§ **What you will do**
When you repeat the entries below, keep each word exactly as it is and drop the pictures.
───
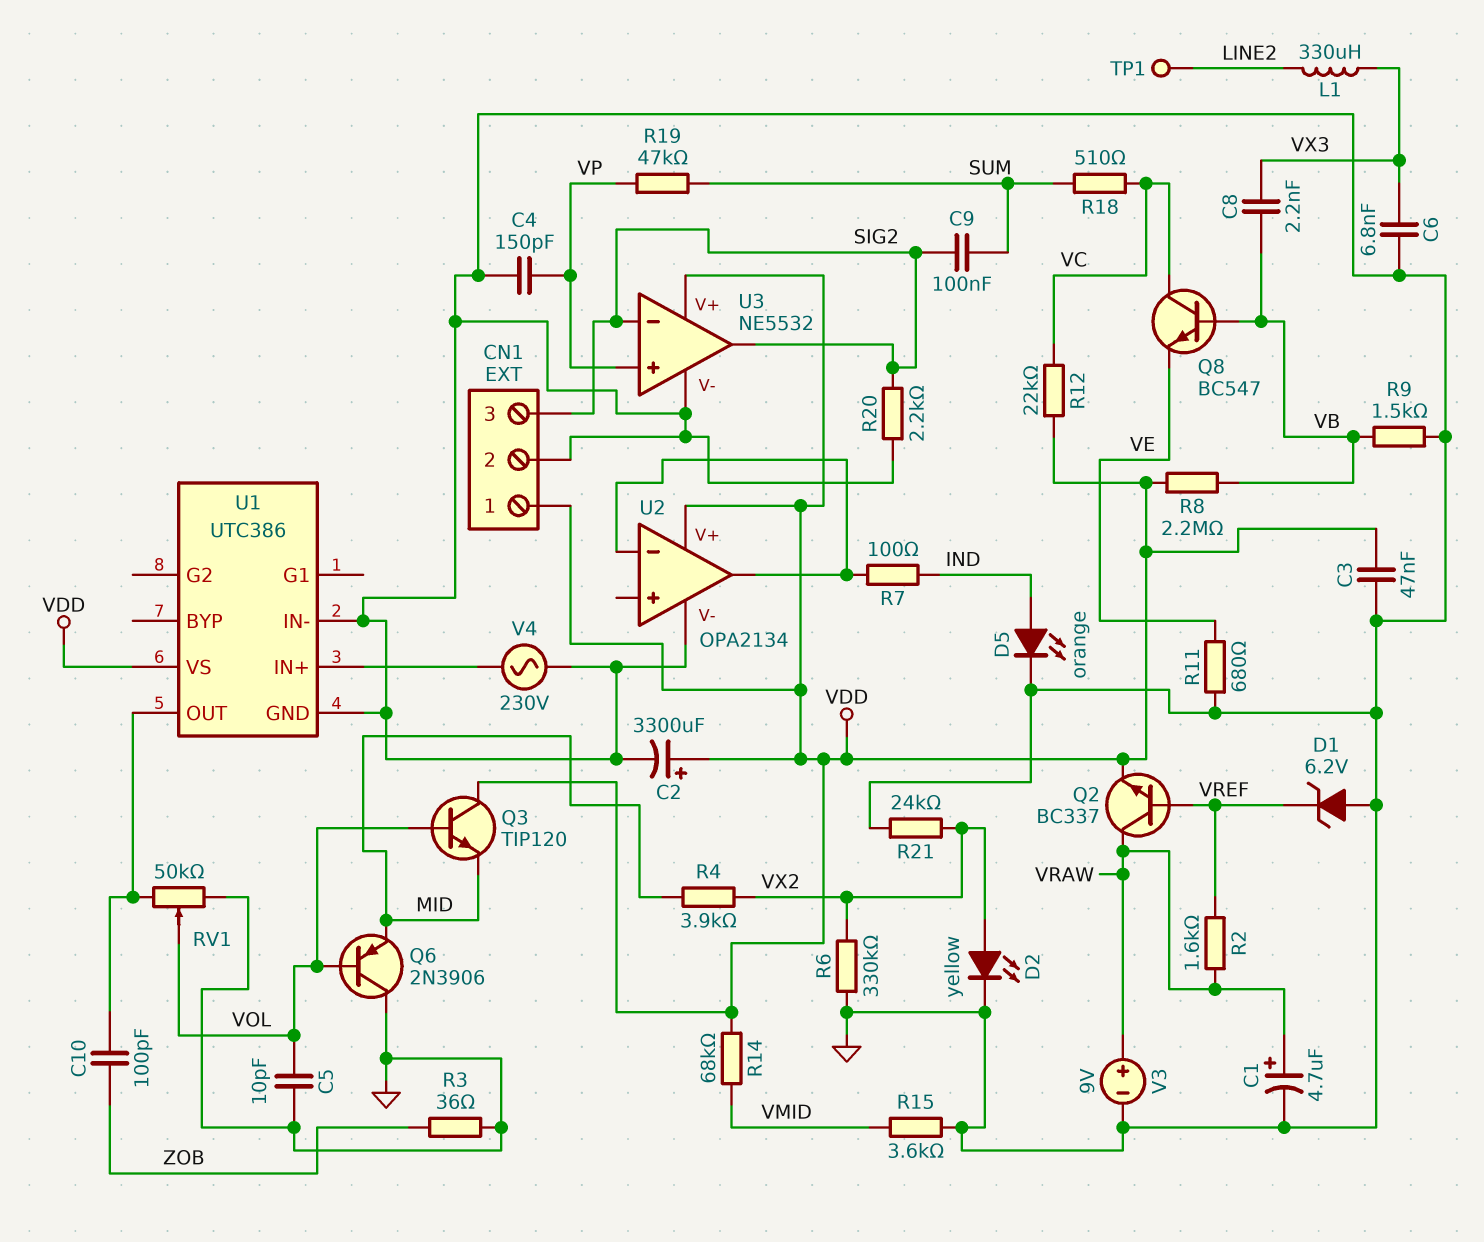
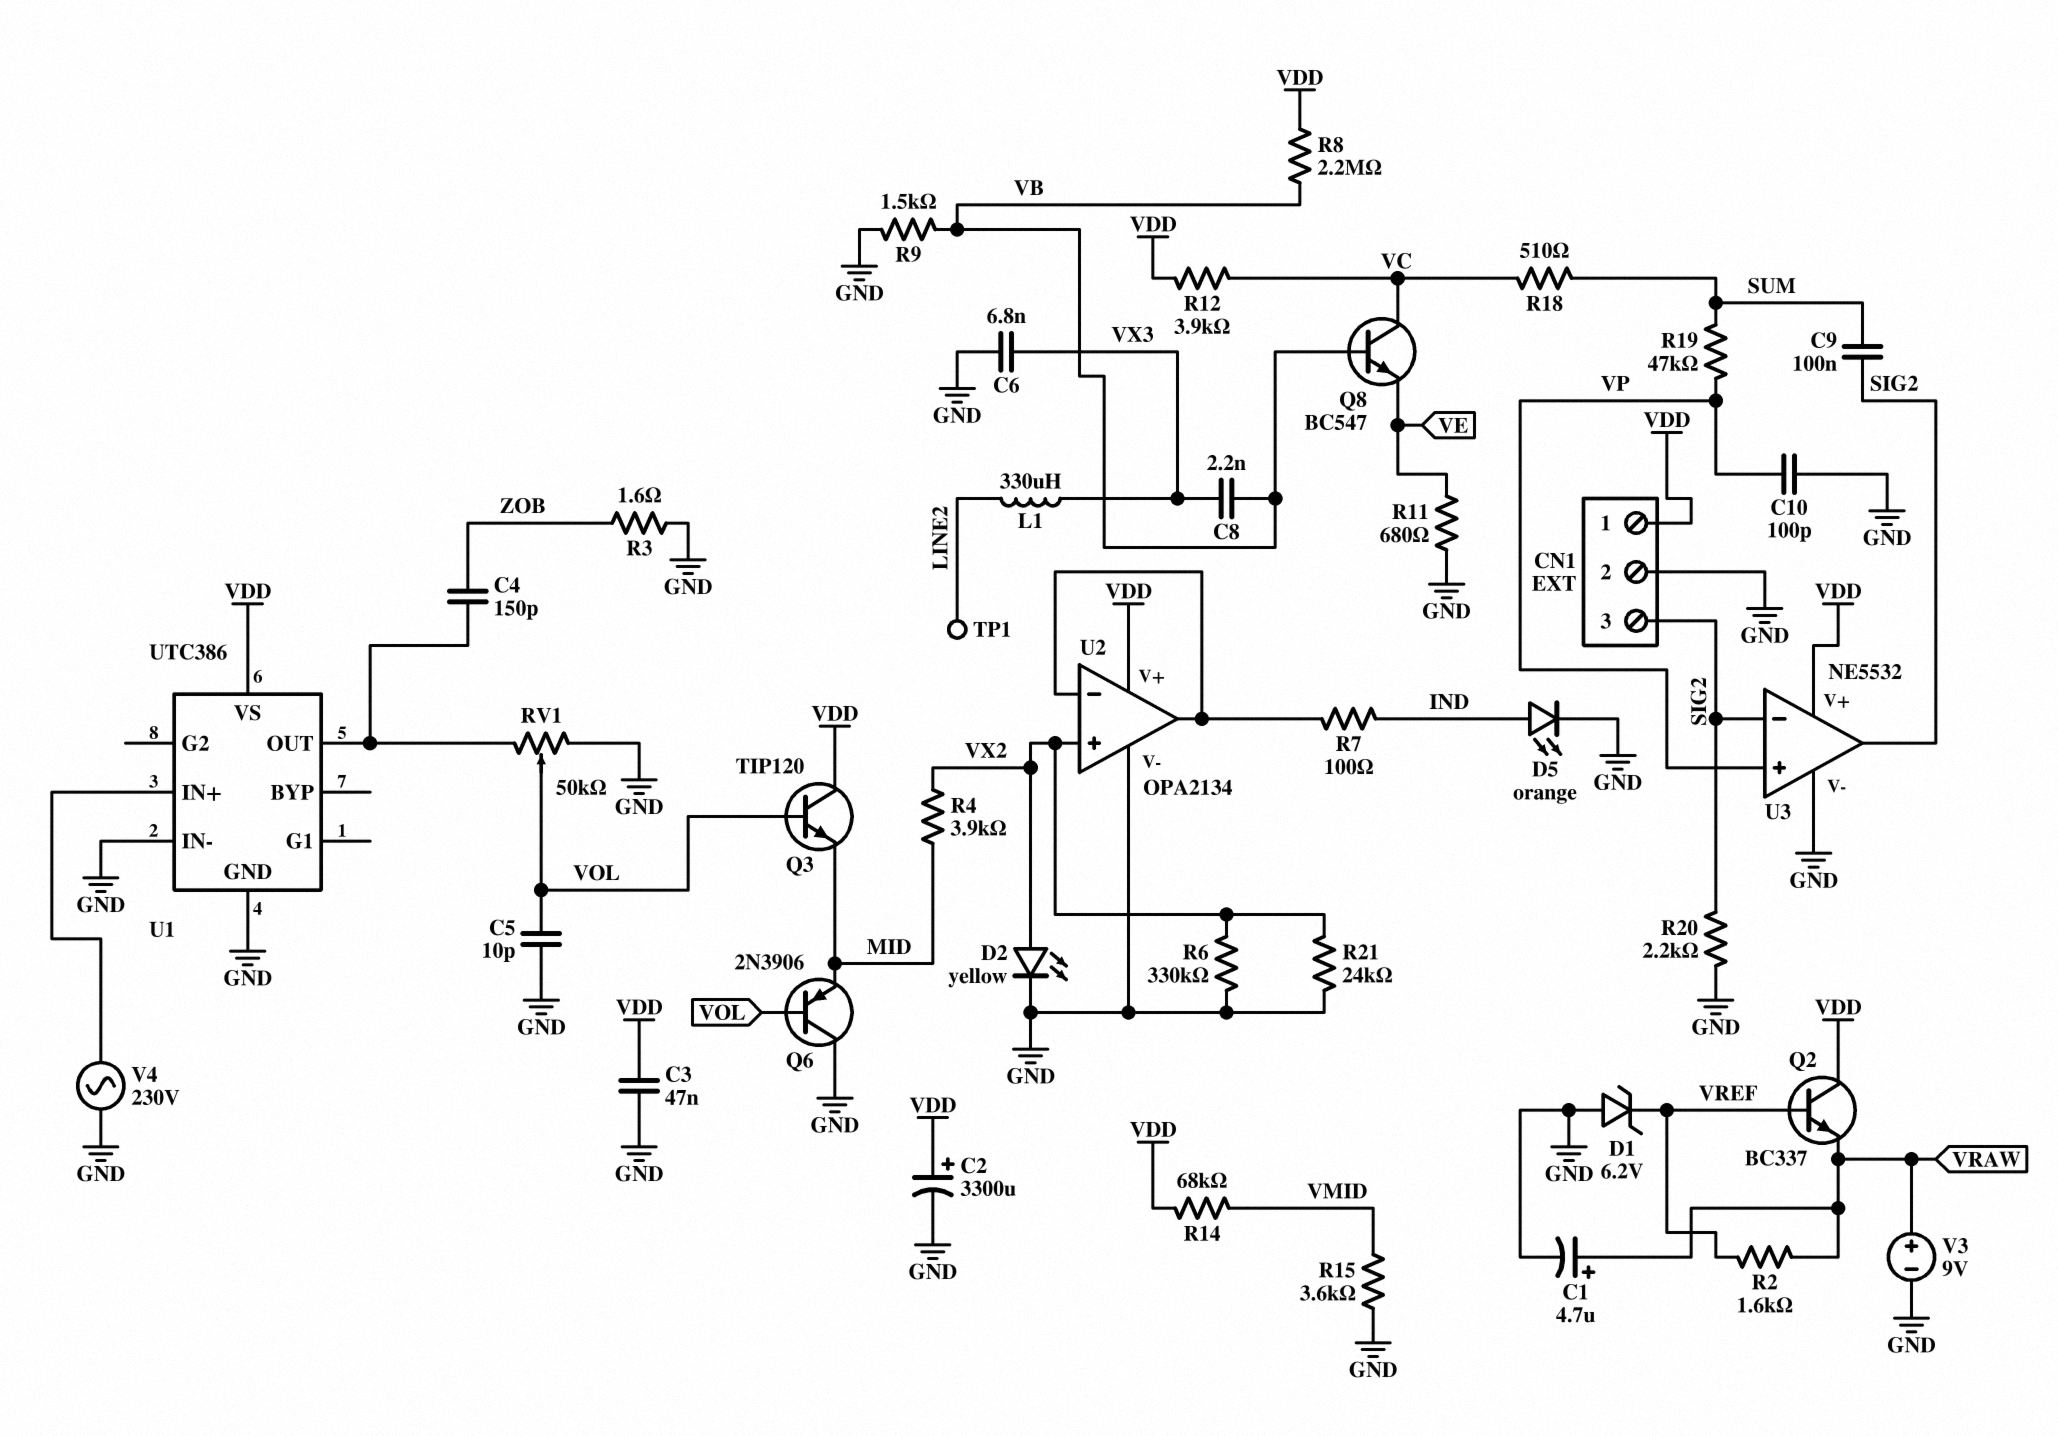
C4: 150pF (GND, VP) -> 150pF (U1/OUT, ZOB)
C10: 100pF (U1/OUT, ZOB) -> 100pF (GND, VP)
Q2: NPN BC337 (B VREF, C VRAW, E VDD) -> NPN BC337 (B VREF, C VDD, E VRAW)
R3: 36 (GND, ZOB) -> 1.6 (GND, ZOB)
R12: 22k (VC, VDD) -> 3.9k (VC, VDD)
U2 pin in+: none -> VX2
───
§ **Exercise answer**
C4: 150pF (GND, VP) -> 150pF (U1/OUT, ZOB)
C10: 100pF (U1/OUT, ZOB) -> 100pF (GND, VP)
Q2: NPN BC337 (B VREF, C VRAW, E VDD) -> NPN BC337 (B VREF, C VDD, E VRAW)
R3: 36 (GND, ZOB) -> 1.6 (GND, ZOB)
R12: 22k (VC, VDD) -> 3.9k (VC, VDD)
U2 pin in+: none -> VX2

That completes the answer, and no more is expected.